Please return the lines of the data below, word for word, from the first line through the line containing "(442, 362) = (437, 278): none -> orange bell".

:::

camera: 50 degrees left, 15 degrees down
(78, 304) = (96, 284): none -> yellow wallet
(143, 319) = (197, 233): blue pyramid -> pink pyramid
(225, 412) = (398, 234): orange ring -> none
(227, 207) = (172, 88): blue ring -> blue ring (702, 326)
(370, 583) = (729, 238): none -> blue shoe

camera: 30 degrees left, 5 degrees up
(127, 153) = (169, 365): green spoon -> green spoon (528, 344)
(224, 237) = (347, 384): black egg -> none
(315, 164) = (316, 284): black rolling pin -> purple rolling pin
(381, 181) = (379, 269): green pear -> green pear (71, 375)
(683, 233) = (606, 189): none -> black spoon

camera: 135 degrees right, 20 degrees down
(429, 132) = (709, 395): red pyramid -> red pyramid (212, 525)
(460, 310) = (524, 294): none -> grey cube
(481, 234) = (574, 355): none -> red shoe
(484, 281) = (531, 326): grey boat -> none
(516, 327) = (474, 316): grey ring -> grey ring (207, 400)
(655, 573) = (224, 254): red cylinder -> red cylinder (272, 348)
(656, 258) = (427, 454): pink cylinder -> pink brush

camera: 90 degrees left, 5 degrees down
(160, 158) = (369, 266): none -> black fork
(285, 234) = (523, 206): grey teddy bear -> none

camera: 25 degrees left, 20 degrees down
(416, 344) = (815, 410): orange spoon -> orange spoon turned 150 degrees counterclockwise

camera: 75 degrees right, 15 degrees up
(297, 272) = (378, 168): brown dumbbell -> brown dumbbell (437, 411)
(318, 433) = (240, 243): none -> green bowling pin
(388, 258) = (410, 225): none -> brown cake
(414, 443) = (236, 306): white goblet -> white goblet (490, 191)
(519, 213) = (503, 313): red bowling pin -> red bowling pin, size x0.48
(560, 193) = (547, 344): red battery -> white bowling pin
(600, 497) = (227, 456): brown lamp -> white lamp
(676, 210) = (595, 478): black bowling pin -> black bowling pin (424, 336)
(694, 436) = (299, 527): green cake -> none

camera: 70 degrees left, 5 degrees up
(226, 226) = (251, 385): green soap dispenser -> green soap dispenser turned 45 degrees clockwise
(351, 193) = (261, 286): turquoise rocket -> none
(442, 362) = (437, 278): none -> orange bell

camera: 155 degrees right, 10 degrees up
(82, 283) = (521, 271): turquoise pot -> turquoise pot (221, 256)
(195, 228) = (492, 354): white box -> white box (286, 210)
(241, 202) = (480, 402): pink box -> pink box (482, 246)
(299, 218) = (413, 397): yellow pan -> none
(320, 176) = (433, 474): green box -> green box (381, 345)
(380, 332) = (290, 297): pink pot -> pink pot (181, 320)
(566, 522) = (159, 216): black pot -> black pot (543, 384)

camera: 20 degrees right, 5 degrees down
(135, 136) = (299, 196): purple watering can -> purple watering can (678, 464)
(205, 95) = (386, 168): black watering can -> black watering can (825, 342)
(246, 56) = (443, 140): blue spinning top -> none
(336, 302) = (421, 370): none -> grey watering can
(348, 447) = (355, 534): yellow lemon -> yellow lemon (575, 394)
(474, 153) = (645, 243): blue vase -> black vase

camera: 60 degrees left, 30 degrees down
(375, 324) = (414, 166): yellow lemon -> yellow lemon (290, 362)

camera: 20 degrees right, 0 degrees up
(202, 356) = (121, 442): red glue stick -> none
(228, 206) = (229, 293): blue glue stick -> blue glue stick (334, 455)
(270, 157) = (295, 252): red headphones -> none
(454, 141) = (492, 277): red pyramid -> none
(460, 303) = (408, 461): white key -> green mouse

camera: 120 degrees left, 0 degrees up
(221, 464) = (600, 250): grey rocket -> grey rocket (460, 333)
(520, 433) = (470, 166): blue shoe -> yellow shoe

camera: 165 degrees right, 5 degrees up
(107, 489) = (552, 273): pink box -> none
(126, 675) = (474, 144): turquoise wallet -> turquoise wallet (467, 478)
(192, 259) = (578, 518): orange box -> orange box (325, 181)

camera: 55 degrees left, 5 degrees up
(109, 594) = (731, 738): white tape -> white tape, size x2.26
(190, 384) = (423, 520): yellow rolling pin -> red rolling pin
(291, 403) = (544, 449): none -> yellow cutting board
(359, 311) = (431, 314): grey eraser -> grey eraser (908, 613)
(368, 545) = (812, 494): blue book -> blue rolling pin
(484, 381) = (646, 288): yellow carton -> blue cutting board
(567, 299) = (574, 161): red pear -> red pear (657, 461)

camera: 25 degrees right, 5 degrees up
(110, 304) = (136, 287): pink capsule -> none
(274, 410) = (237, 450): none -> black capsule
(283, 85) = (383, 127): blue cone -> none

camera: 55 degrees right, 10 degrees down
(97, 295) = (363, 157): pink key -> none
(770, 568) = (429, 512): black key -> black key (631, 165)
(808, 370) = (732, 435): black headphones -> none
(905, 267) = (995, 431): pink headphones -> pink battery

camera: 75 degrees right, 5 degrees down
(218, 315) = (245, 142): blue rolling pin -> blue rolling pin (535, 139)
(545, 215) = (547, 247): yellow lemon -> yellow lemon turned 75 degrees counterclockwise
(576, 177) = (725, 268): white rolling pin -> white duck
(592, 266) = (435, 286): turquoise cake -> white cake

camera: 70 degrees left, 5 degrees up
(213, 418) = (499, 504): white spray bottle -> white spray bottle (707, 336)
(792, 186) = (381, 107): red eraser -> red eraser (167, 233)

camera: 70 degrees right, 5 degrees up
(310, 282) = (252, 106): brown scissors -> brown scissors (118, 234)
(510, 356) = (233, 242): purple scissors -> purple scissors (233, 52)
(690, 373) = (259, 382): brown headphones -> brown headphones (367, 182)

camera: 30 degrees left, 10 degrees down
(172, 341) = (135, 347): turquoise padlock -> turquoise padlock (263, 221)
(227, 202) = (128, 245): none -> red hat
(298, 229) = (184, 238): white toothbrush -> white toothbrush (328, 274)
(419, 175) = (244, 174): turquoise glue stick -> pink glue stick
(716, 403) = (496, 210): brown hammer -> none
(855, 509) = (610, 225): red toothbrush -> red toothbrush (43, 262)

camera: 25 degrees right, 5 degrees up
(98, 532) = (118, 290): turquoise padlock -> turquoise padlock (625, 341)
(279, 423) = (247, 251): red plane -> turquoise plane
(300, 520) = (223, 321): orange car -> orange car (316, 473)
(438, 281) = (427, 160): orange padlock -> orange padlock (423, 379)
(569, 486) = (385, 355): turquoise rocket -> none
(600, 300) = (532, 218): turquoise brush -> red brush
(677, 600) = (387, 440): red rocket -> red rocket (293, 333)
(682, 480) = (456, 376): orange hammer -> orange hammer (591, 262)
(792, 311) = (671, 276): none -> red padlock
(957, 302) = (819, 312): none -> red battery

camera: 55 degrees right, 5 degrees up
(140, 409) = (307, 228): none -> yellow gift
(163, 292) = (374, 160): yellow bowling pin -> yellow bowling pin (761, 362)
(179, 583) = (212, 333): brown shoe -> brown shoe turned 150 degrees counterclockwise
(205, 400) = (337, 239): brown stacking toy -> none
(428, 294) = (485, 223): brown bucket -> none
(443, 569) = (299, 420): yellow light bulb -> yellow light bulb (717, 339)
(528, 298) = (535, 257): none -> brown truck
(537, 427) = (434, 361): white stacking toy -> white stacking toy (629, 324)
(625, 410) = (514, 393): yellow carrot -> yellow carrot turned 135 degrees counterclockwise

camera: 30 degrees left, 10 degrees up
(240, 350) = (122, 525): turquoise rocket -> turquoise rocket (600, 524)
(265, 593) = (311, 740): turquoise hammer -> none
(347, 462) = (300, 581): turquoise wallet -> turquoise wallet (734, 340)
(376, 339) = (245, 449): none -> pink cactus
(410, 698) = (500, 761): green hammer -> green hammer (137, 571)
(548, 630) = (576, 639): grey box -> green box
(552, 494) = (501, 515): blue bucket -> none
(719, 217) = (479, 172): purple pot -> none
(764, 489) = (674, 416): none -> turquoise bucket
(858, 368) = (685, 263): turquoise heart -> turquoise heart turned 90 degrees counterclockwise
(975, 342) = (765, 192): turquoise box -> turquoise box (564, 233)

:::

■ Task result ■
camera: 50 degrees left, 15 degrees down
(78, 304) = (96, 284): none -> yellow wallet
(143, 319) = (197, 233): blue pyramid -> pink pyramid
(225, 412) = (398, 234): orange ring -> none
(227, 207) = (172, 88): blue ring -> blue ring (702, 326)
(370, 583) = (729, 238): none -> blue shoe

camera: 30 degrees left, 5 degrees up
(127, 153) = (169, 365): green spoon -> green spoon (528, 344)
(224, 237) = (347, 384): black egg -> none
(315, 164) = (316, 284): black rolling pin -> purple rolling pin
(381, 181) = (379, 269): green pear -> green pear (71, 375)
(683, 233) = (606, 189): none -> black spoon

camera: 135 degrees right, 20 degrees down
(429, 132) = (709, 395): red pyramid -> red pyramid (212, 525)
(460, 310) = (524, 294): none -> grey cube
(481, 234) = (574, 355): none -> red shoe
(484, 281) = (531, 326): grey boat -> none
(516, 327) = (474, 316): grey ring -> grey ring (207, 400)
(655, 573) = (224, 254): red cylinder -> red cylinder (272, 348)
(656, 258) = (427, 454): pink cylinder -> pink brush

camera: 90 degrees left, 5 degrees down
(160, 158) = (369, 266): none -> black fork
(285, 234) = (523, 206): grey teddy bear -> none

camera: 25 degrees left, 20 degrees down
(416, 344) = (815, 410): orange spoon -> orange spoon turned 150 degrees counterclockwise

camera: 75 degrees right, 15 degrees up
(297, 272) = (378, 168): brown dumbbell -> brown dumbbell (437, 411)
(318, 433) = (240, 243): none -> green bowling pin
(388, 258) = (410, 225): none -> brown cake
(414, 443) = (236, 306): white goblet -> white goblet (490, 191)
(519, 213) = (503, 313): red bowling pin -> red bowling pin, size x0.48
(560, 193) = (547, 344): red battery -> white bowling pin
(600, 497) = (227, 456): brown lamp -> white lamp
(676, 210) = (595, 478): black bowling pin -> black bowling pin (424, 336)
(694, 436) = (299, 527): green cake -> none

camera: 70 degrees left, 5 degrees up
(226, 226) = (251, 385): green soap dispenser -> green soap dispenser turned 45 degrees clockwise
(351, 193) = (261, 286): turquoise rocket -> none
(442, 362) = (437, 278): none -> orange bell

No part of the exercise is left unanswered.